_WORK ORDER_. Copy out every line of the data that follows, exactly.

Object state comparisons

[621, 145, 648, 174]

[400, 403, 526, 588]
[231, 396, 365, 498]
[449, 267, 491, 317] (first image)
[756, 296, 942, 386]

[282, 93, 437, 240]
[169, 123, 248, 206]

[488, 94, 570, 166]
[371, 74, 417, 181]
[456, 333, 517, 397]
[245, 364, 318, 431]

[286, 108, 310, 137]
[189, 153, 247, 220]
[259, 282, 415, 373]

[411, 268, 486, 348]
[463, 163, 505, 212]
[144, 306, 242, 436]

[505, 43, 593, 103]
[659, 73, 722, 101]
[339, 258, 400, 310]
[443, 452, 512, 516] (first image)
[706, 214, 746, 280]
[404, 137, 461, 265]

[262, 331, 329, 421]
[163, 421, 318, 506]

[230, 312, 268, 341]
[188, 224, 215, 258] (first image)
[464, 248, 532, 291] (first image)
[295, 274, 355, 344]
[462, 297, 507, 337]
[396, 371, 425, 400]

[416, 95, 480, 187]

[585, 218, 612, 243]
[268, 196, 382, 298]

_FINISHED EXERCISE_.
[621, 145, 648, 174]

[400, 403, 526, 588]
[231, 396, 365, 498]
[449, 267, 491, 317] (first image)
[756, 296, 942, 386]

[282, 93, 437, 240]
[169, 123, 248, 206]

[488, 94, 570, 166]
[371, 74, 417, 181]
[456, 333, 517, 397]
[245, 364, 318, 431]

[286, 108, 310, 137]
[189, 153, 247, 220]
[259, 282, 415, 373]

[411, 268, 486, 348]
[463, 163, 505, 212]
[144, 306, 242, 436]

[505, 43, 593, 103]
[659, 73, 722, 101]
[339, 258, 400, 310]
[443, 452, 512, 516] (first image)
[706, 214, 746, 280]
[404, 137, 461, 265]

[262, 331, 329, 421]
[163, 421, 318, 506]

[230, 312, 268, 341]
[188, 224, 215, 258] (first image)
[464, 248, 532, 291] (first image)
[295, 274, 355, 344]
[462, 297, 507, 337]
[396, 371, 425, 400]

[416, 95, 480, 187]

[585, 218, 612, 243]
[268, 196, 382, 298]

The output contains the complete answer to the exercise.